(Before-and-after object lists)

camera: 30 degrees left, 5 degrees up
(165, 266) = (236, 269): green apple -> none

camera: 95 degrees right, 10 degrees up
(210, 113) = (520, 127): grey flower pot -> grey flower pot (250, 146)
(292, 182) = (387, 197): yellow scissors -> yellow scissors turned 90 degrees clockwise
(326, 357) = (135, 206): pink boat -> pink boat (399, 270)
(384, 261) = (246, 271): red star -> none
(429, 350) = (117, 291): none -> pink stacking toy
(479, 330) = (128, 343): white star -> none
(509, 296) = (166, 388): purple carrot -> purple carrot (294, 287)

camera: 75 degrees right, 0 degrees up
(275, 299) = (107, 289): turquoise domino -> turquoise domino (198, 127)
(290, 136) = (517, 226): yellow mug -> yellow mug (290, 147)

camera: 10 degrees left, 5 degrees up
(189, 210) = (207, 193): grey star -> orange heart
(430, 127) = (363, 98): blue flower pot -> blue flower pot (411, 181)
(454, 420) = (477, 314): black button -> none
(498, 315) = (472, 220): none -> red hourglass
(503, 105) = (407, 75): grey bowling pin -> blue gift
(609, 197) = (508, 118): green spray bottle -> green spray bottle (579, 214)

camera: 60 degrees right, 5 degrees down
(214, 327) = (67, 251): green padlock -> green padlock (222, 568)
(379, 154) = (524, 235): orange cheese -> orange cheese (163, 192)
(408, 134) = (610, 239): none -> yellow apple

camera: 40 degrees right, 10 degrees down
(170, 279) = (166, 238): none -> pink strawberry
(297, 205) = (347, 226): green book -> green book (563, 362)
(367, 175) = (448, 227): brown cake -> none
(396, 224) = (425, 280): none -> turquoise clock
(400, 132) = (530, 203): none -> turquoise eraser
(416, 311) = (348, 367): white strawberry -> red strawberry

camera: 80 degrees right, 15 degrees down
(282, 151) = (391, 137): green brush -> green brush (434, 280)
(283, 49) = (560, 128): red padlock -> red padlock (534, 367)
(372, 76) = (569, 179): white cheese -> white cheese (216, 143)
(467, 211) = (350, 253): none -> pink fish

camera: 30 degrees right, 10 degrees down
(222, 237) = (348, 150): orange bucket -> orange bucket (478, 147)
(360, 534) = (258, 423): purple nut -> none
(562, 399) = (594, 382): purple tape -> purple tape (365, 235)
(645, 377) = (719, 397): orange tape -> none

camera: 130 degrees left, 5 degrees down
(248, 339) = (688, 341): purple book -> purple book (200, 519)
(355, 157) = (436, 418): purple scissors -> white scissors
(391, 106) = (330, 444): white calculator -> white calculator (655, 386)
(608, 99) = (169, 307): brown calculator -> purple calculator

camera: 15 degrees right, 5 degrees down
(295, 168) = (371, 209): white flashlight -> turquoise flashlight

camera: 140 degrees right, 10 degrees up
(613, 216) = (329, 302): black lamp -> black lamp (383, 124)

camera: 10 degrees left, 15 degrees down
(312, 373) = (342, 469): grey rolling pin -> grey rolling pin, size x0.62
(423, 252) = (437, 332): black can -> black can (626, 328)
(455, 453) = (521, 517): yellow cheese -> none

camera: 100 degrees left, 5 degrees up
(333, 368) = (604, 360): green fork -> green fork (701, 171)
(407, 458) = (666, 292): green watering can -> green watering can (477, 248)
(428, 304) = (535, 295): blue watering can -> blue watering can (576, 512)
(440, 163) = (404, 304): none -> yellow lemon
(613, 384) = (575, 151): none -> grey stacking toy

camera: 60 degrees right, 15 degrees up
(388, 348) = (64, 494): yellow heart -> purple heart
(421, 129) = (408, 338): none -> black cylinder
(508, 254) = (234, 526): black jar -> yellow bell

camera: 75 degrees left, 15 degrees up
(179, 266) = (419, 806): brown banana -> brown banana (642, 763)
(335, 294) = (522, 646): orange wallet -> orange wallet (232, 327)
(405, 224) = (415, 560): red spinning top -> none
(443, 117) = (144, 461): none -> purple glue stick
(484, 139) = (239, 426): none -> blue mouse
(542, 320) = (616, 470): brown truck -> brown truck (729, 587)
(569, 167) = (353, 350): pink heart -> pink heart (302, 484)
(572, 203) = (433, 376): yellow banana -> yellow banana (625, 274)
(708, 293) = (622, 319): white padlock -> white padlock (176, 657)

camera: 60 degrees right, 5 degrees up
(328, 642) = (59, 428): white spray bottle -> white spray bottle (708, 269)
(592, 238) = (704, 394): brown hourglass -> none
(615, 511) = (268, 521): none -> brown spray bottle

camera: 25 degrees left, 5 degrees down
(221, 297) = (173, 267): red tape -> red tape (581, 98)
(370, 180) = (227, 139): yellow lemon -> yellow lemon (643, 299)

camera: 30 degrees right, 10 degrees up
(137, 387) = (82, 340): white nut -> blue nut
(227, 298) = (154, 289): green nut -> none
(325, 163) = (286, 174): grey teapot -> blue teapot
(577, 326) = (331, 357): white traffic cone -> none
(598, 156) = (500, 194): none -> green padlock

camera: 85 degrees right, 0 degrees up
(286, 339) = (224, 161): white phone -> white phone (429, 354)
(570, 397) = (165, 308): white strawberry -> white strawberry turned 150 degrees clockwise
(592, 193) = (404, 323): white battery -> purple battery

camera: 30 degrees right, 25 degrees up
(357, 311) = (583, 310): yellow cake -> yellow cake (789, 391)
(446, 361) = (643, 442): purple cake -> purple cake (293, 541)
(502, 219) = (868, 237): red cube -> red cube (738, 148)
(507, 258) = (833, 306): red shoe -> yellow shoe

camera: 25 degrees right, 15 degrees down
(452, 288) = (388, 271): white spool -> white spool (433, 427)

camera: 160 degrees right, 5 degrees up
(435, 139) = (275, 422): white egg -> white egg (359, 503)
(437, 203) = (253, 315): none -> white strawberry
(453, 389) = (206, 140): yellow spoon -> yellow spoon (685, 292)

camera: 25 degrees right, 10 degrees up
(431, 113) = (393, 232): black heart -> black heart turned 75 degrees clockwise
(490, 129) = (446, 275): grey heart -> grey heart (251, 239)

> [PROBLEM TO SOLVE]
Find each line in the records above that contains "pink", and copy it.

> [SOLUTION TO THIS PROBLEM]
(326, 357) = (135, 206): pink boat -> pink boat (399, 270)
(429, 350) = (117, 291): none -> pink stacking toy
(170, 279) = (166, 238): none -> pink strawberry
(467, 211) = (350, 253): none -> pink fish
(569, 167) = (353, 350): pink heart -> pink heart (302, 484)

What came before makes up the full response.